- Records provided
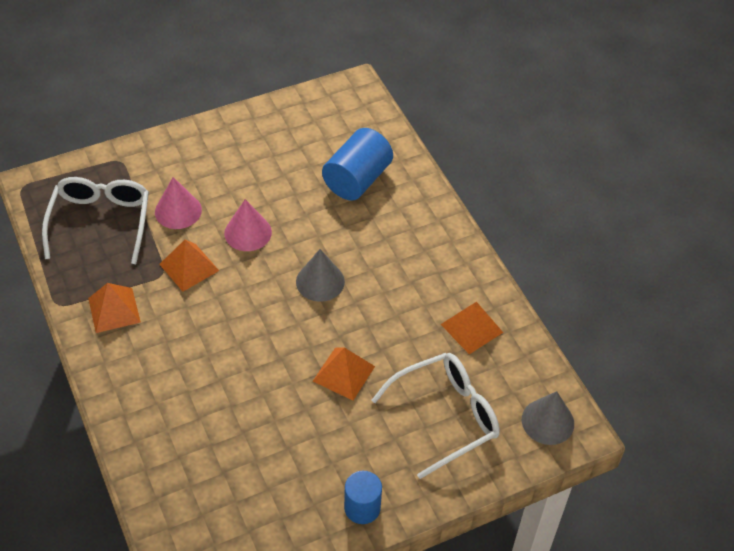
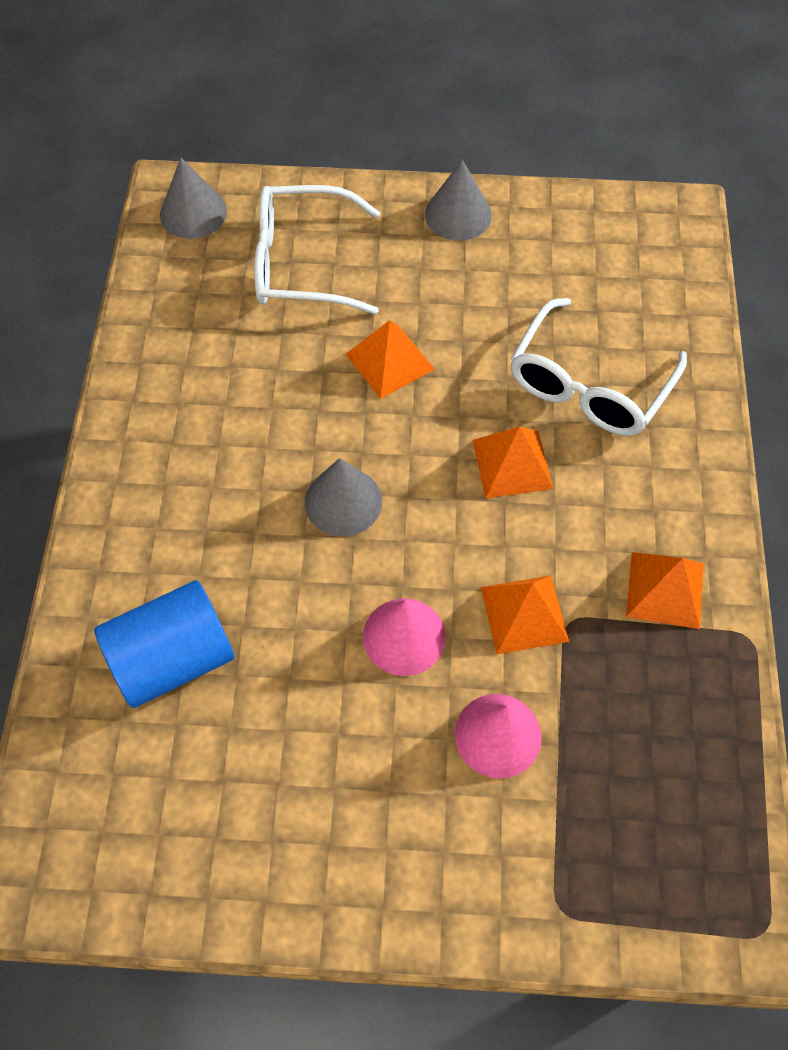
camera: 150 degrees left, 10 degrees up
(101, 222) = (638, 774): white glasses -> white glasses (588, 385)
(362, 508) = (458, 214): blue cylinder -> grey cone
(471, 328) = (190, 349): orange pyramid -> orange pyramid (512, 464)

...

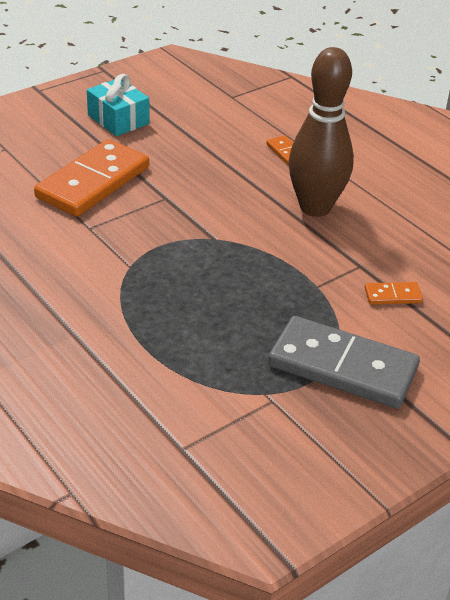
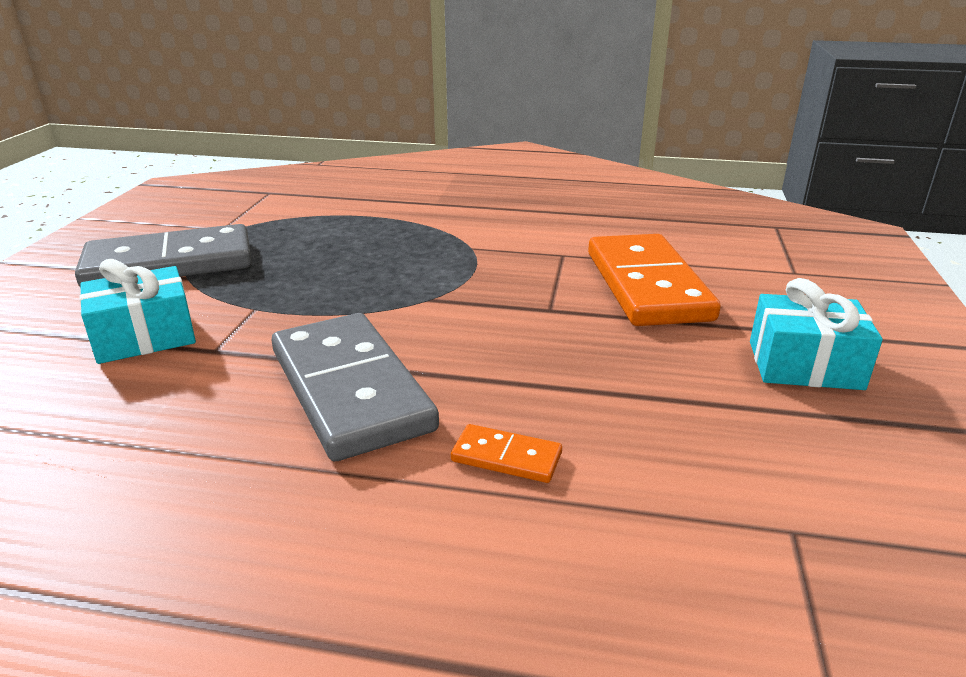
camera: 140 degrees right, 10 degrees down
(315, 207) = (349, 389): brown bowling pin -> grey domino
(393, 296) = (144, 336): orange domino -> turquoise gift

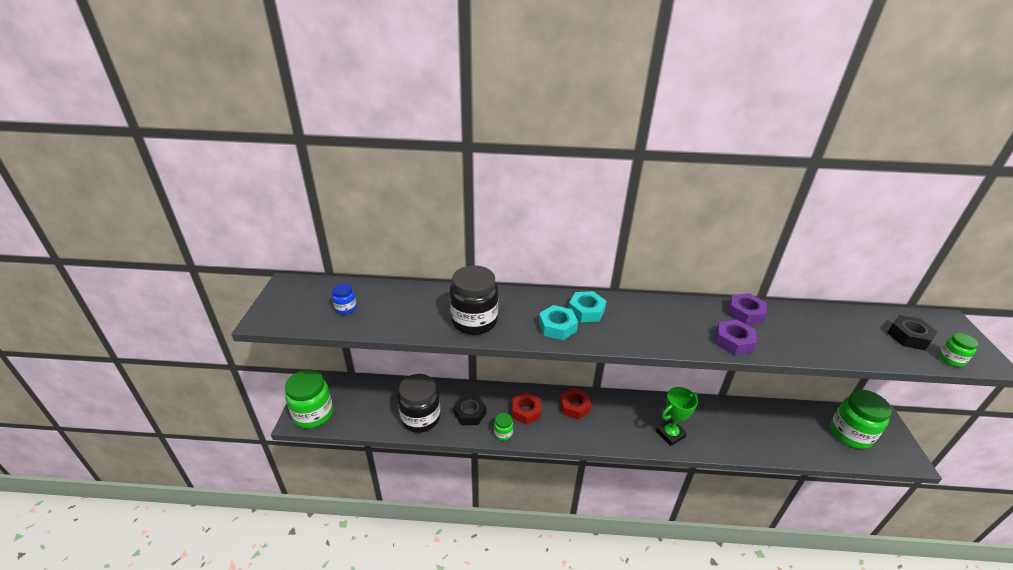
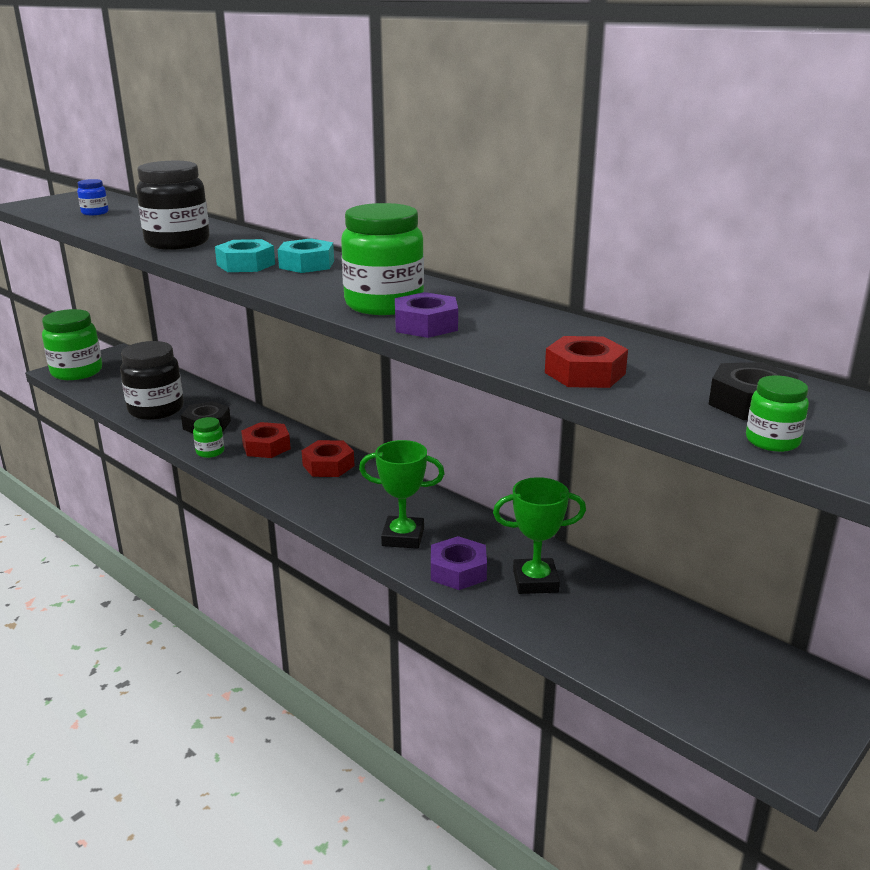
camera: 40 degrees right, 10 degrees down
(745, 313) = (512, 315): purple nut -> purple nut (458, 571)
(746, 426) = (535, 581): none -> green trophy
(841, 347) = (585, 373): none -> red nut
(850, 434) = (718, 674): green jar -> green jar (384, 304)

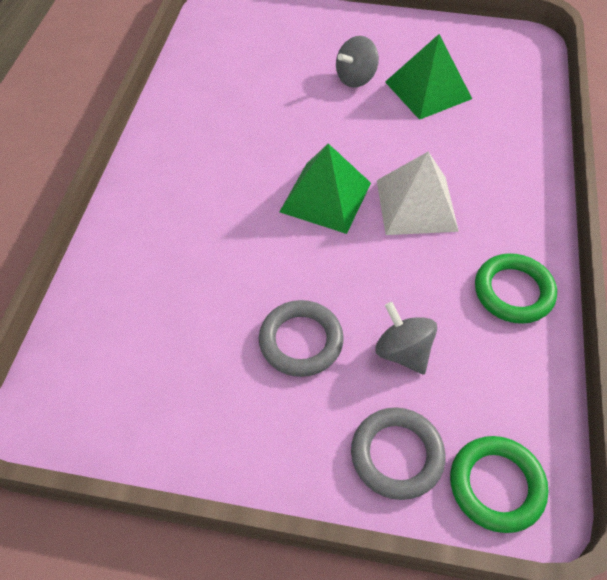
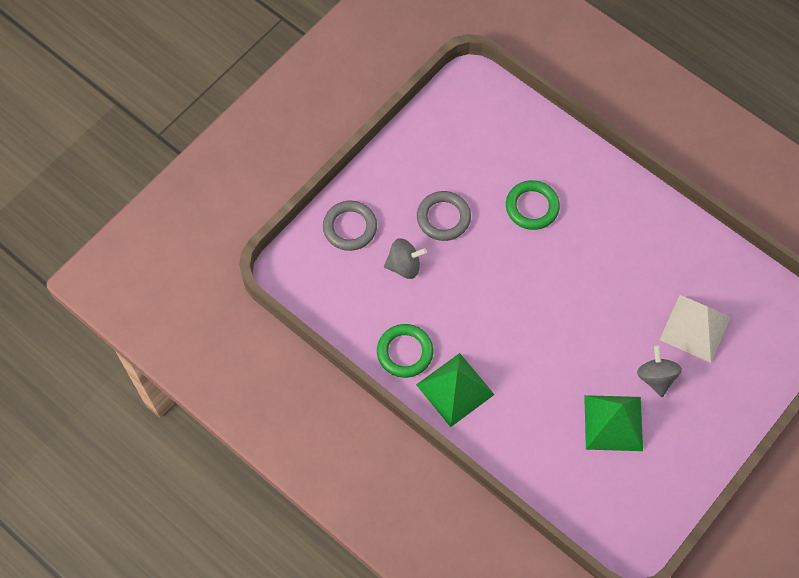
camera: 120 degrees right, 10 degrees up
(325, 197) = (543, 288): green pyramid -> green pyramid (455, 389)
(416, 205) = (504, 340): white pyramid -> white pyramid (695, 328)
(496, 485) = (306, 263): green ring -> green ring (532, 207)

* * *

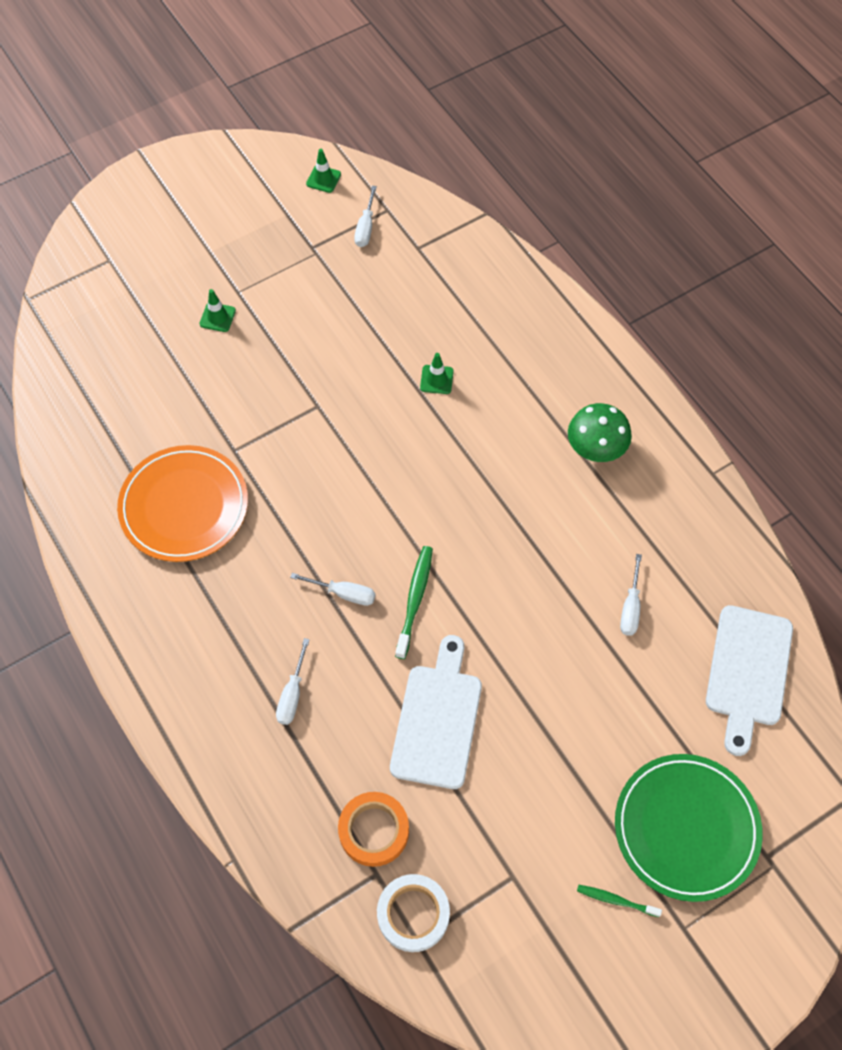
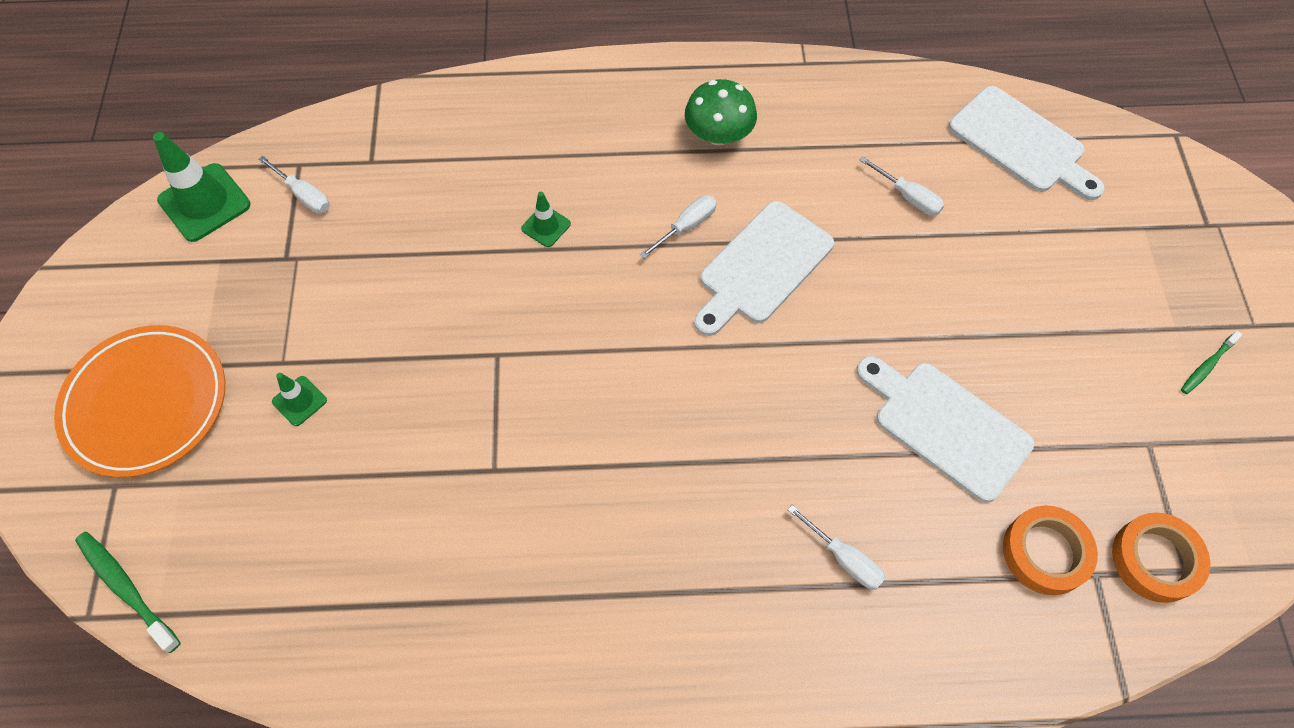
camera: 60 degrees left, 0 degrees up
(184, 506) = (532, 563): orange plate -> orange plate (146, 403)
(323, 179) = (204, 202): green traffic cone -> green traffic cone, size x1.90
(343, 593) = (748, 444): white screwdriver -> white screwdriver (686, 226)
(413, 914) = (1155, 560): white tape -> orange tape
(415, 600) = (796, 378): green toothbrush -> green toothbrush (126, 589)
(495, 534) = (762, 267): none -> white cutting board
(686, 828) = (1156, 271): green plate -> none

- About this task
Wherever the word "right" occurs in the data, copy that whole line.

- Completed exercise
camera: 140 degrees right, 10 degrees down
camera: 40 degrees right, 10 degrees down
camera: 120 degrees right, 10 degrees up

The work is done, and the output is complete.